- **Exercise**
Every line of the listing below should come back exactly as written, with no images.

◇ ◇ ◇ ◇ ◇

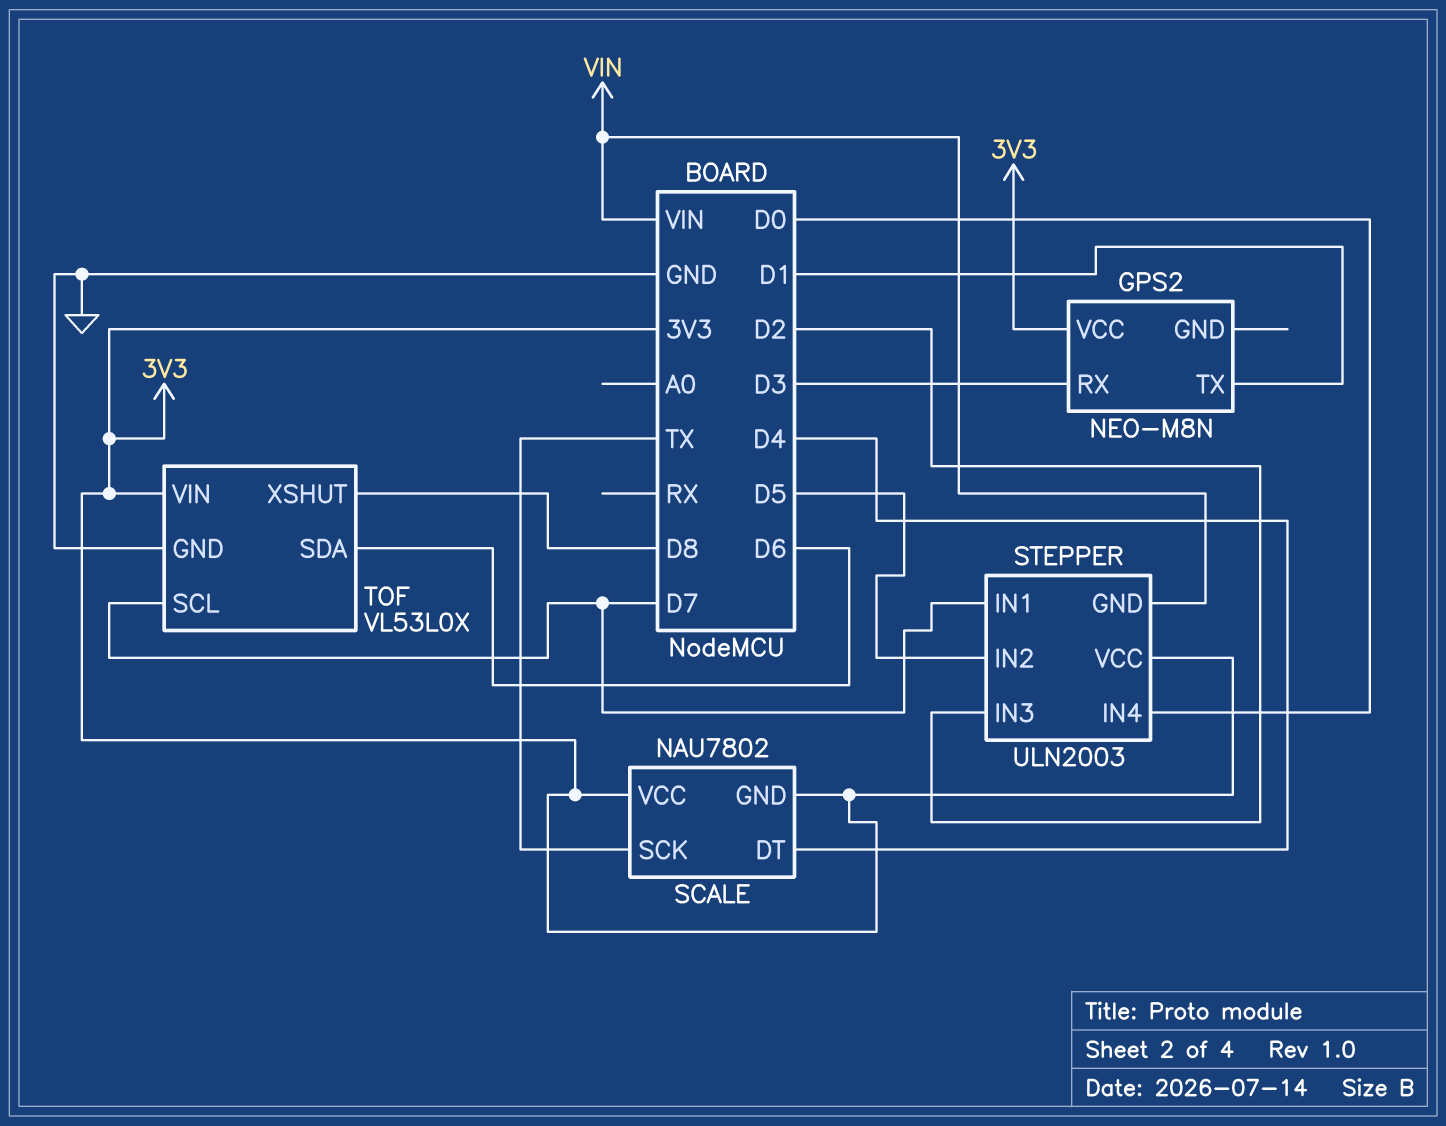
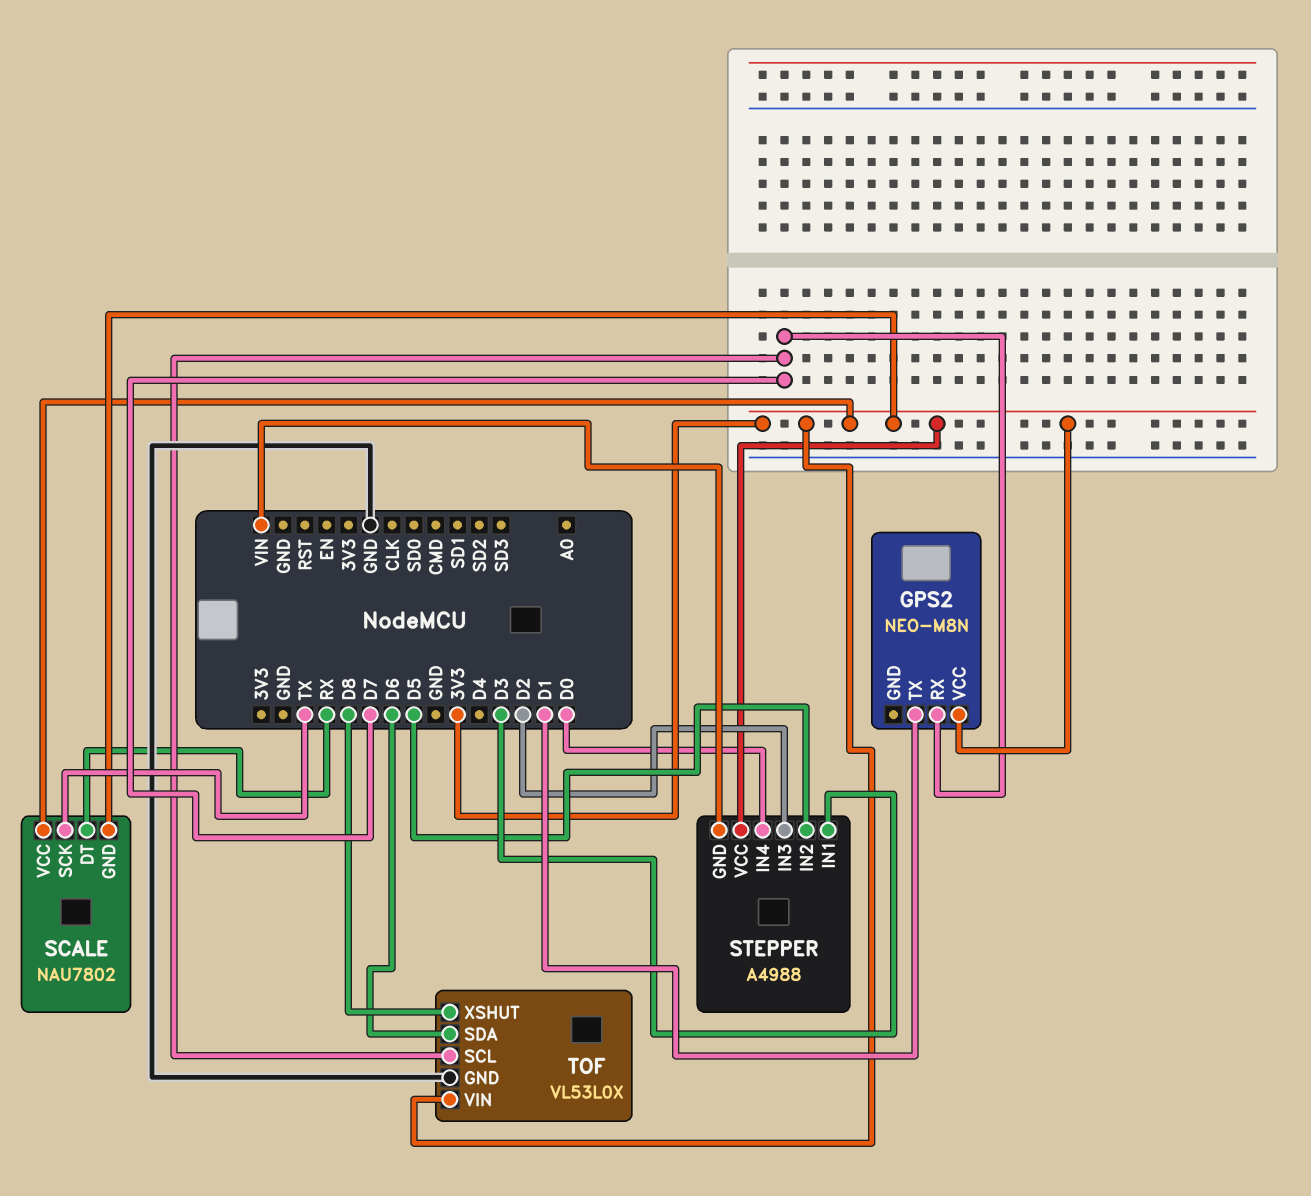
GPS2 pin RX: D3 -> D7
SCALE pin DT: D4 -> RX
STEPPER: ULN2003 -> A4988
STEPPER pin IN1: D7 -> D3

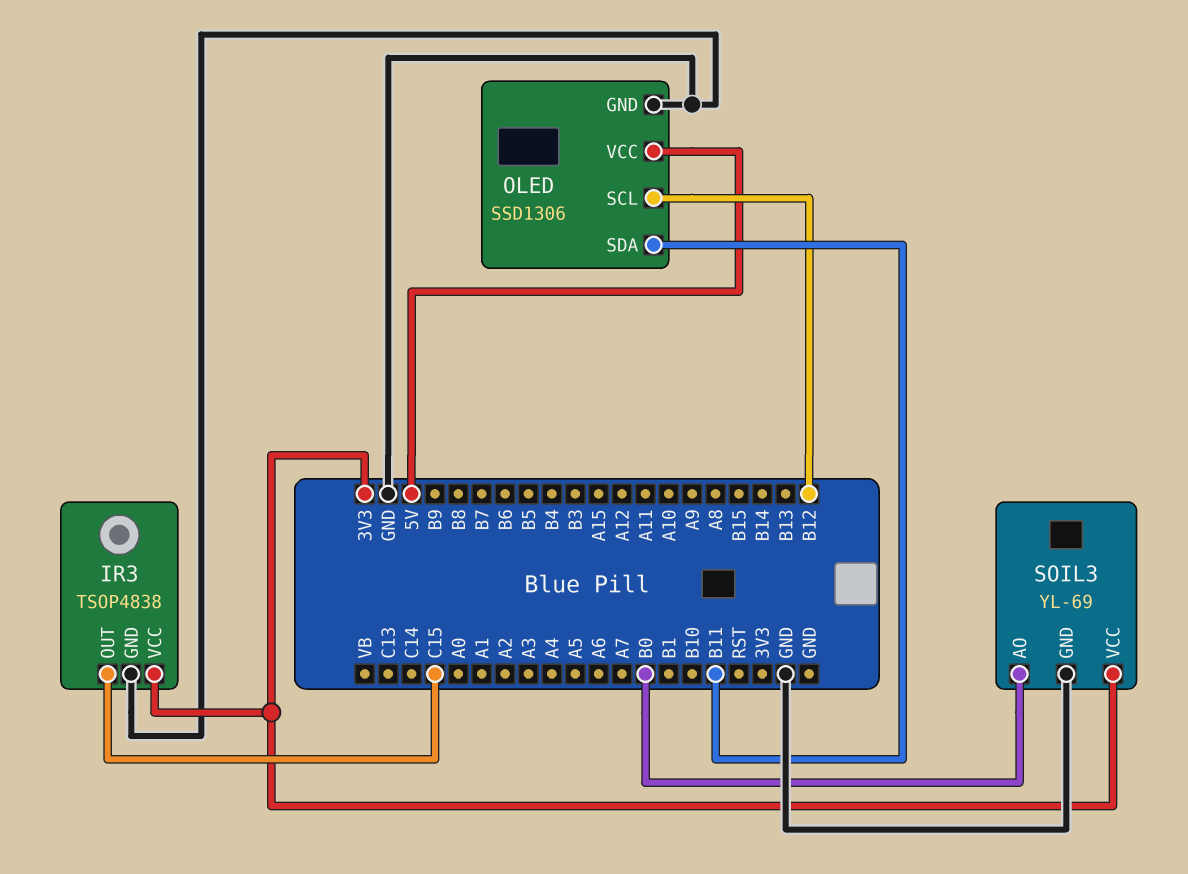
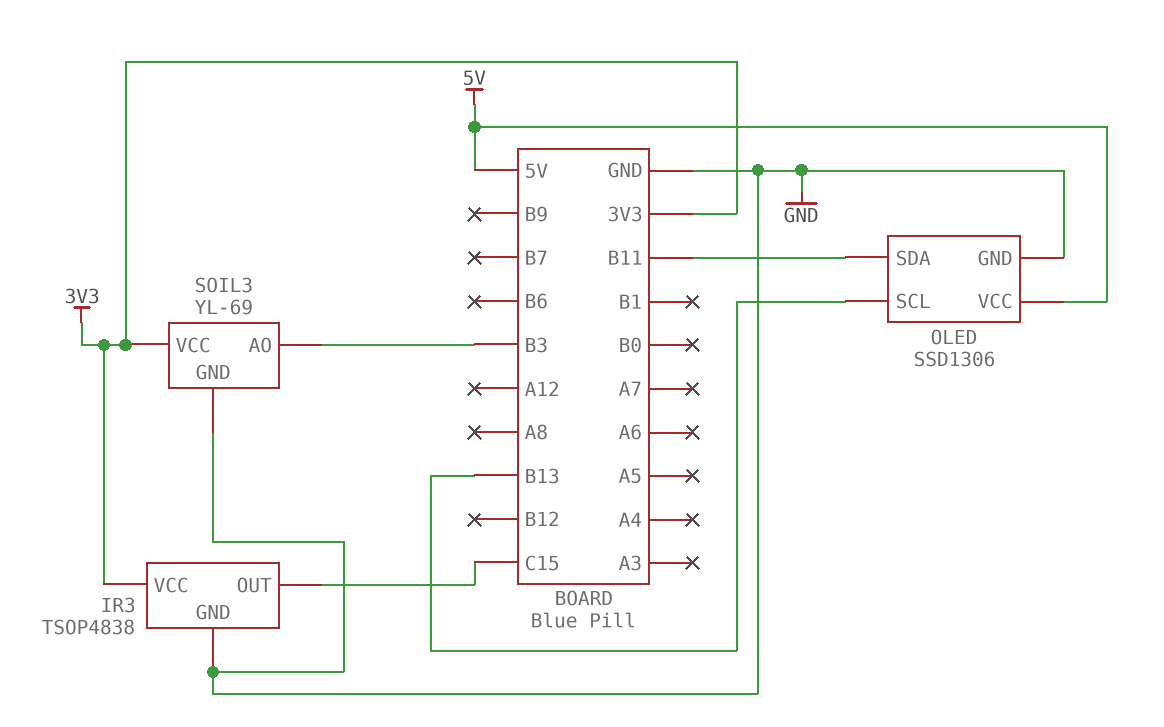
OLED pin SCL: B12 -> B13
SOIL3 pin AO: B0 -> B3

◇ ◇ ◇ ◇ ◇

- **Response to the exercise**
GPS2 pin RX: D3 -> D7
SCALE pin DT: D4 -> RX
STEPPER: ULN2003 -> A4988
STEPPER pin IN1: D7 -> D3

OLED pin SCL: B12 -> B13
SOIL3 pin AO: B0 -> B3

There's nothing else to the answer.